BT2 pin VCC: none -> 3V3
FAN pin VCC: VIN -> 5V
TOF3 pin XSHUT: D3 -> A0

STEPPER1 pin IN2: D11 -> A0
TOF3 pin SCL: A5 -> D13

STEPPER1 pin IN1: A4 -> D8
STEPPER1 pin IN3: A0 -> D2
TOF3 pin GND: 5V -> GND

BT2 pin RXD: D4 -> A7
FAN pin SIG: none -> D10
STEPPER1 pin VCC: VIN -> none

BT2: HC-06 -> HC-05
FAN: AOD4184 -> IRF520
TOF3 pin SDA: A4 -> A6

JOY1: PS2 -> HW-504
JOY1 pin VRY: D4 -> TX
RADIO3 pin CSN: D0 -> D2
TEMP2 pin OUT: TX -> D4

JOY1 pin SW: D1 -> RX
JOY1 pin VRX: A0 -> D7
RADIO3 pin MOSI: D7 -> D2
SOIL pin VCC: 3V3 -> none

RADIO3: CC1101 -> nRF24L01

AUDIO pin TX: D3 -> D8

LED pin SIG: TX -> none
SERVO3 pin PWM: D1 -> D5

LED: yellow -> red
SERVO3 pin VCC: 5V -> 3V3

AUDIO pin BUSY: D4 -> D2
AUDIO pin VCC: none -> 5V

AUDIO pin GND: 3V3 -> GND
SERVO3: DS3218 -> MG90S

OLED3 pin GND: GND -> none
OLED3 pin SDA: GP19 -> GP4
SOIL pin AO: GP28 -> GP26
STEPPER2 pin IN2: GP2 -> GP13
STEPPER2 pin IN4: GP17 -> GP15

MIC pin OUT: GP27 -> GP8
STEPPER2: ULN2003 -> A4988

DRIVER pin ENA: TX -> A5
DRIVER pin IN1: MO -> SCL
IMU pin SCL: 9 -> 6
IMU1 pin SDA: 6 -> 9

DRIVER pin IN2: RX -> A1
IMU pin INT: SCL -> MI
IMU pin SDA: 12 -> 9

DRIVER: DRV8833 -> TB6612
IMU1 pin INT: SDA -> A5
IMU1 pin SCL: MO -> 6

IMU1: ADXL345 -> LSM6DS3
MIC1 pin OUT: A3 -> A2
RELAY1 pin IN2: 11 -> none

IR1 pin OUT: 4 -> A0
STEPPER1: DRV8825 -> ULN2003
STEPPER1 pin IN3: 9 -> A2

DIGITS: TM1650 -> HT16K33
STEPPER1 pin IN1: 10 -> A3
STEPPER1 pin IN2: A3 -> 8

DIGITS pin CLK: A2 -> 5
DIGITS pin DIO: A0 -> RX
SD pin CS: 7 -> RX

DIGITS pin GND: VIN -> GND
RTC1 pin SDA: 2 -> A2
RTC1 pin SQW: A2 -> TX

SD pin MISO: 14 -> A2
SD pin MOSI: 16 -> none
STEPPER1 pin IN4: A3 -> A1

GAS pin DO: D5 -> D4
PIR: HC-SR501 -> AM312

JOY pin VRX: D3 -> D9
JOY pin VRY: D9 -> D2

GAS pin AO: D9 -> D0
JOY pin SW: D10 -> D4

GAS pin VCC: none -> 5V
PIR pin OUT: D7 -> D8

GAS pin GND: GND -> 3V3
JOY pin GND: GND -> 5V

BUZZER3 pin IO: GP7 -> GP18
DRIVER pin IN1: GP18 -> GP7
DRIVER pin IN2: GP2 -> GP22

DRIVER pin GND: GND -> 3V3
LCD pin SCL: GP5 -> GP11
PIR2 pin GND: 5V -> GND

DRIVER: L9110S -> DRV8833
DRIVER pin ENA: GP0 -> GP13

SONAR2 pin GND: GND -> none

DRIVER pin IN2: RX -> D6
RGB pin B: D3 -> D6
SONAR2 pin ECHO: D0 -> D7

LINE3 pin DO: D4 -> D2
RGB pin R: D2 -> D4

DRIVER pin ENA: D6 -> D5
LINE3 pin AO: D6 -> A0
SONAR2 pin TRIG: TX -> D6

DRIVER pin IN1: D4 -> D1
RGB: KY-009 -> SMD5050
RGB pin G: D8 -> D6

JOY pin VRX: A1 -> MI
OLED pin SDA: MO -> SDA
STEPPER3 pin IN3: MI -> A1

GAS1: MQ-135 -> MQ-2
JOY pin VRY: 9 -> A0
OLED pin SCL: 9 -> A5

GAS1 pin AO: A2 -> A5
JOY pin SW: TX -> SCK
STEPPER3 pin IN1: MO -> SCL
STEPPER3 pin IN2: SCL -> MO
* * * * * * *
▶ **INSTRUCTIONS FOR THE TASK**:
Count of lines that include "AUDIO" in the records above: write that value only.

▶ **SOLUTION**:
4